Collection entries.
----------

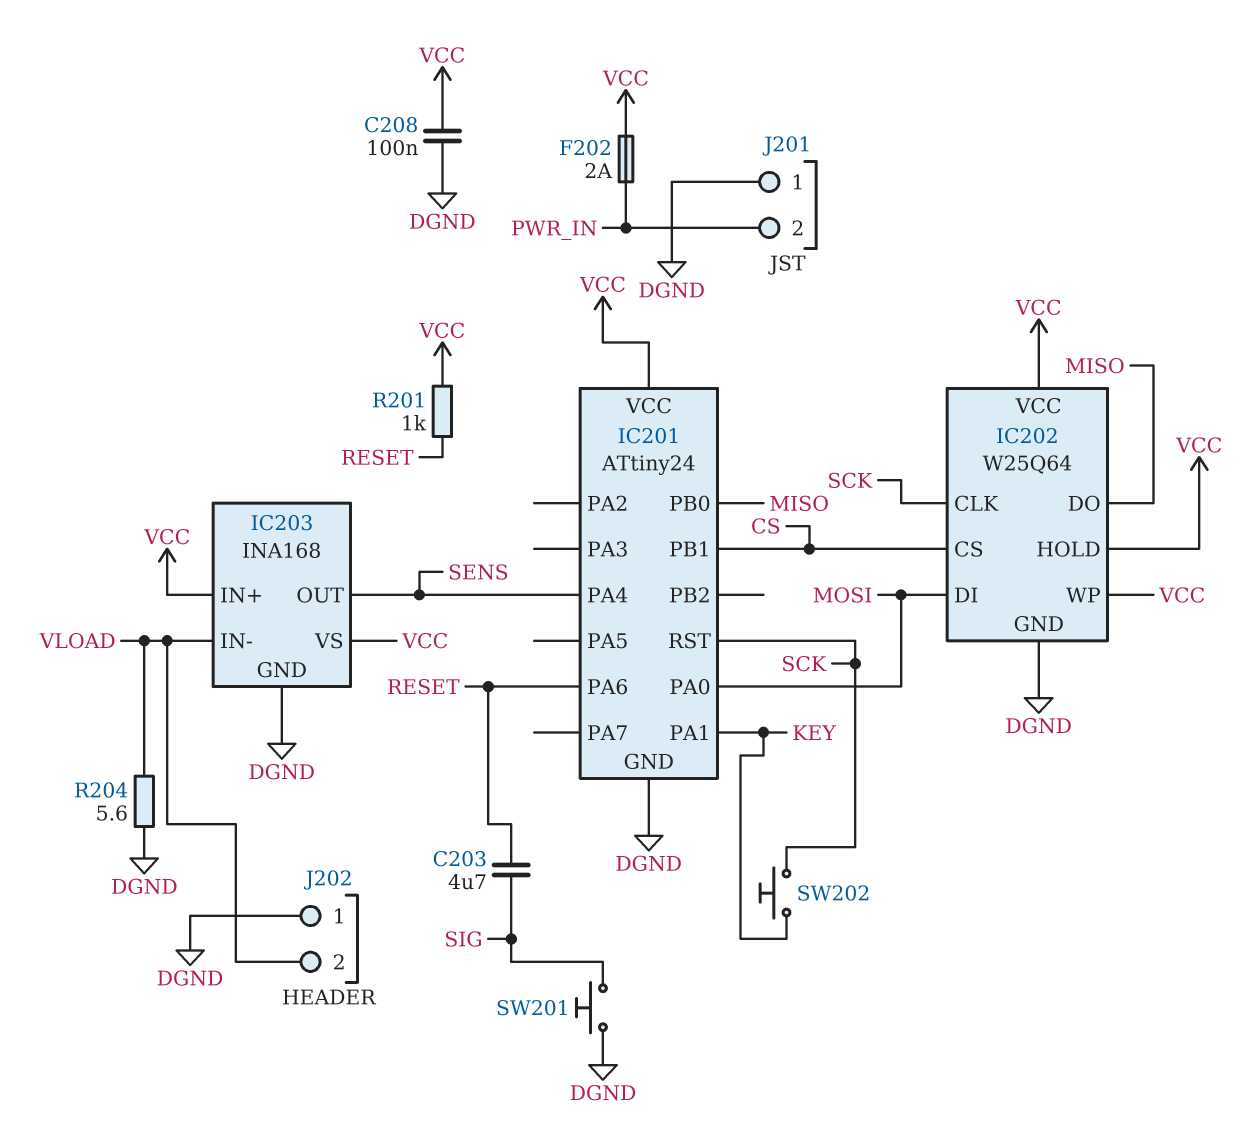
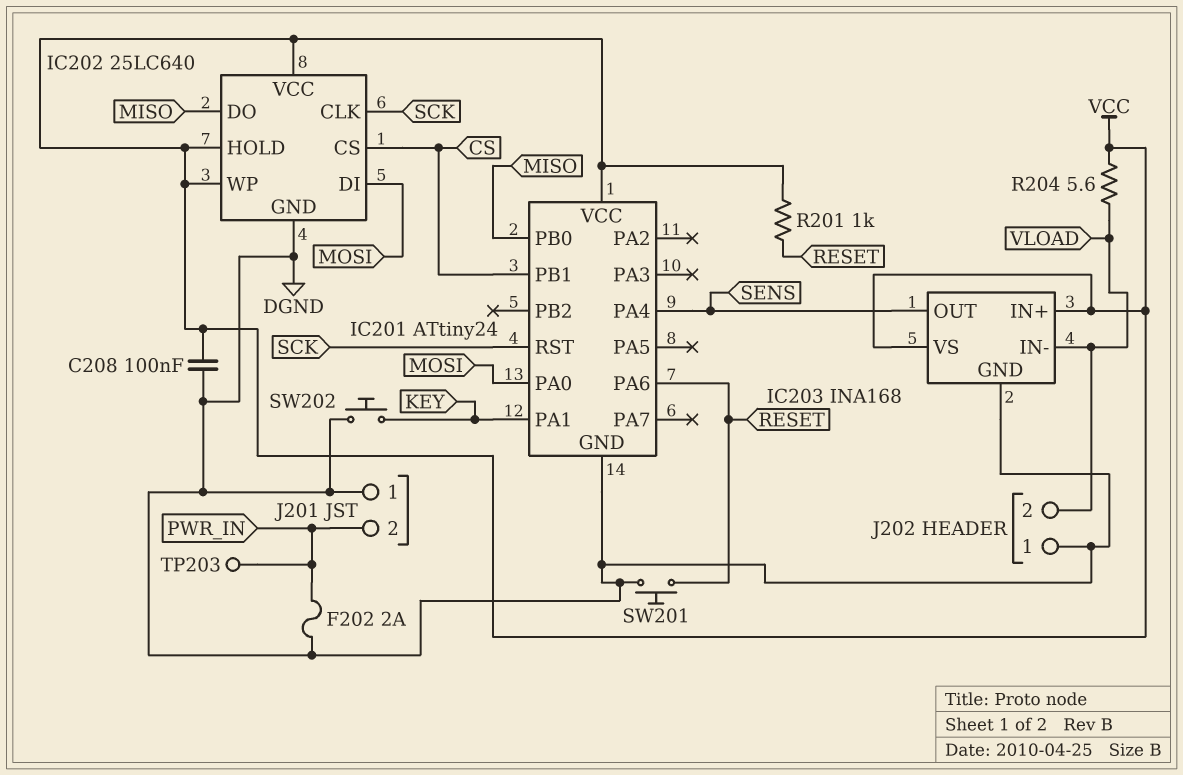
C203: 4.7uF (RESET, SIG) -> none
F202: 2A (PWR_IN, VCC) -> 2A (DGND, PWR_IN)
IC202: W25Q64 -> 25LC640
R204: 5.6 (DGND, VLOAD) -> 5.6 (VCC, VLOAD)
SW201: button (DGND, SIG) -> button (DGND, RESET)
SW202: button (KEY, SCK) -> button (DGND, KEY)
TP203: none -> test point (PWR_IN)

----------

Work instruction. Write out every line above again exactly, with the pictures left out.

Response.
C203: 4.7uF (RESET, SIG) -> none
F202: 2A (PWR_IN, VCC) -> 2A (DGND, PWR_IN)
IC202: W25Q64 -> 25LC640
R204: 5.6 (DGND, VLOAD) -> 5.6 (VCC, VLOAD)
SW201: button (DGND, SIG) -> button (DGND, RESET)
SW202: button (KEY, SCK) -> button (DGND, KEY)
TP203: none -> test point (PWR_IN)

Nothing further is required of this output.